→ Prompt
Find the lines in the records below that contain "truck", and report each of them.

→ The input
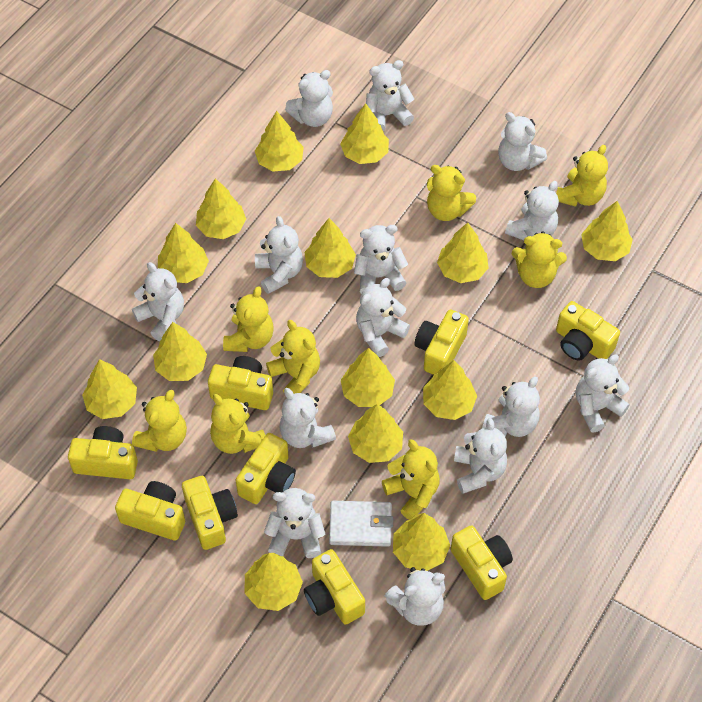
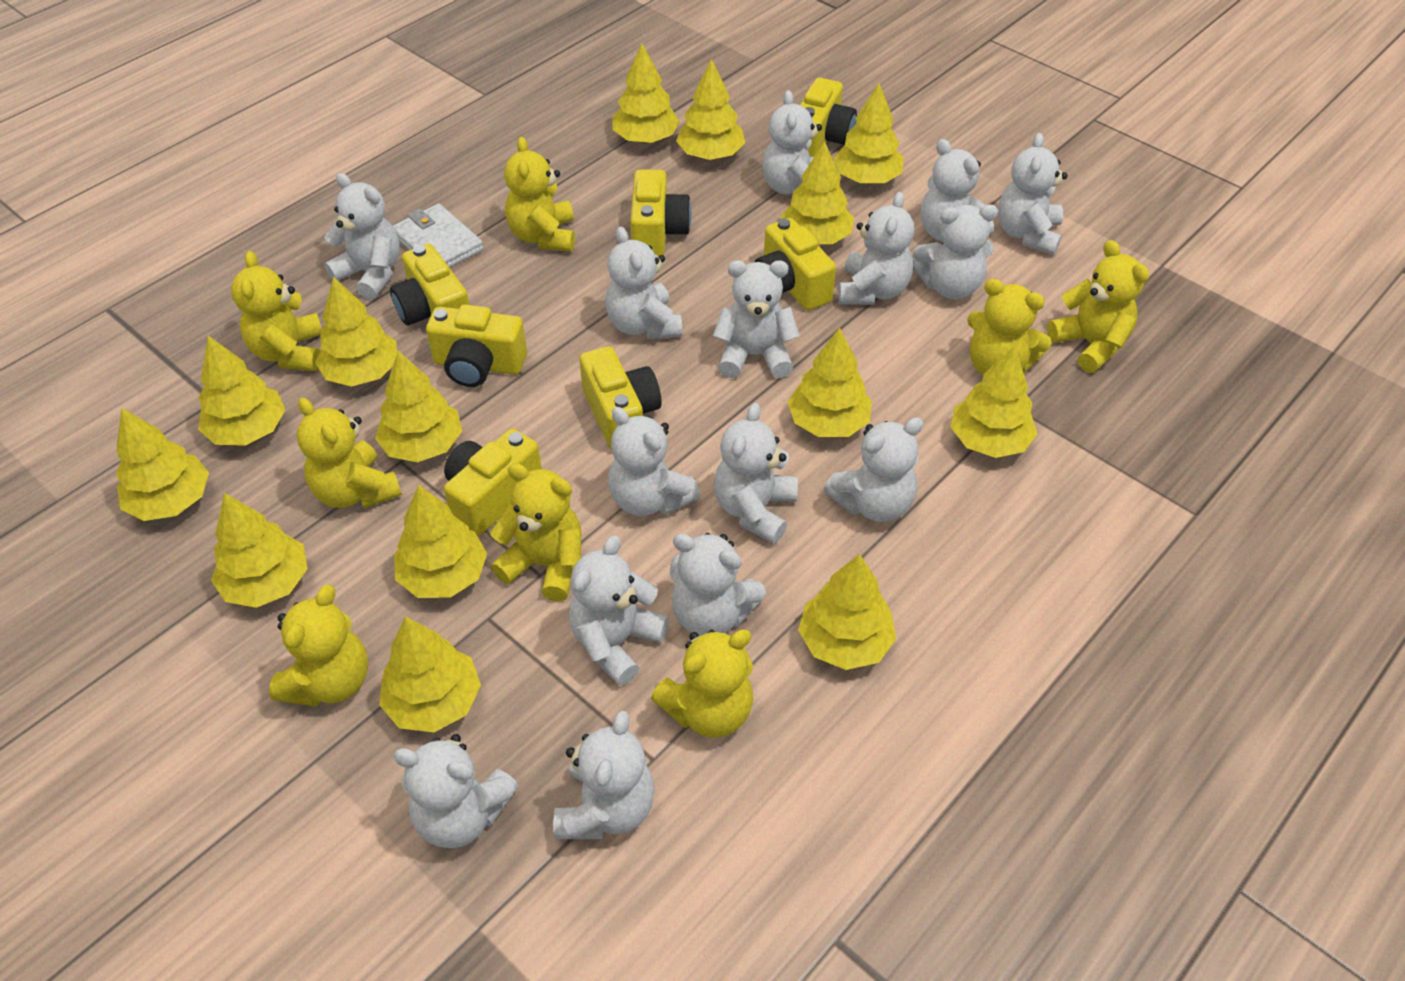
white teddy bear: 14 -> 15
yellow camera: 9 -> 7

---

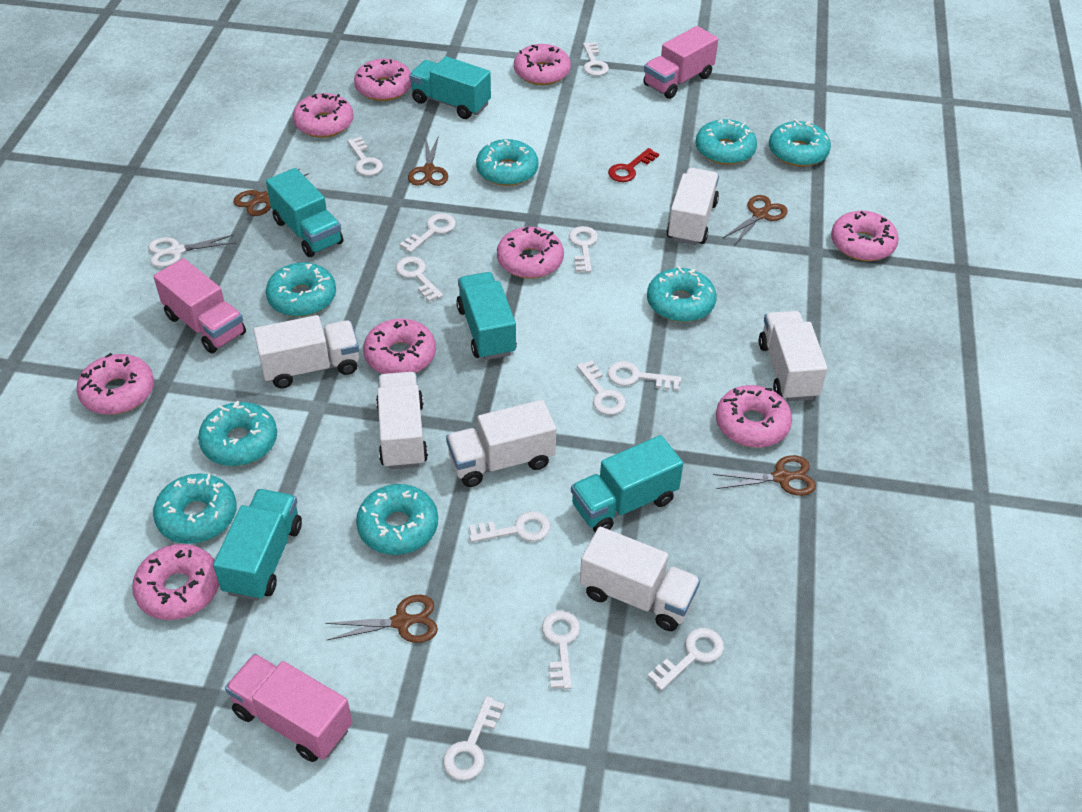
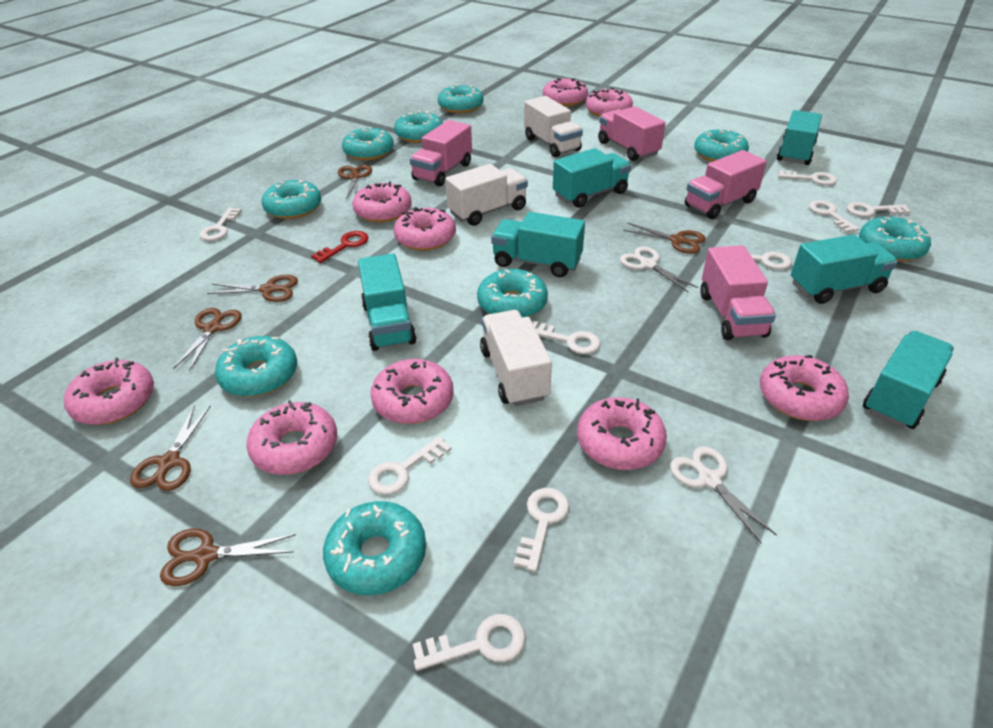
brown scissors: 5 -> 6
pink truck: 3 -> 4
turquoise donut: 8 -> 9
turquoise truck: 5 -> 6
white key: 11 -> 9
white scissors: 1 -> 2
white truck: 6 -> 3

→ Solution for this problem
pink truck: 3 -> 4
turquoise truck: 5 -> 6
white truck: 6 -> 3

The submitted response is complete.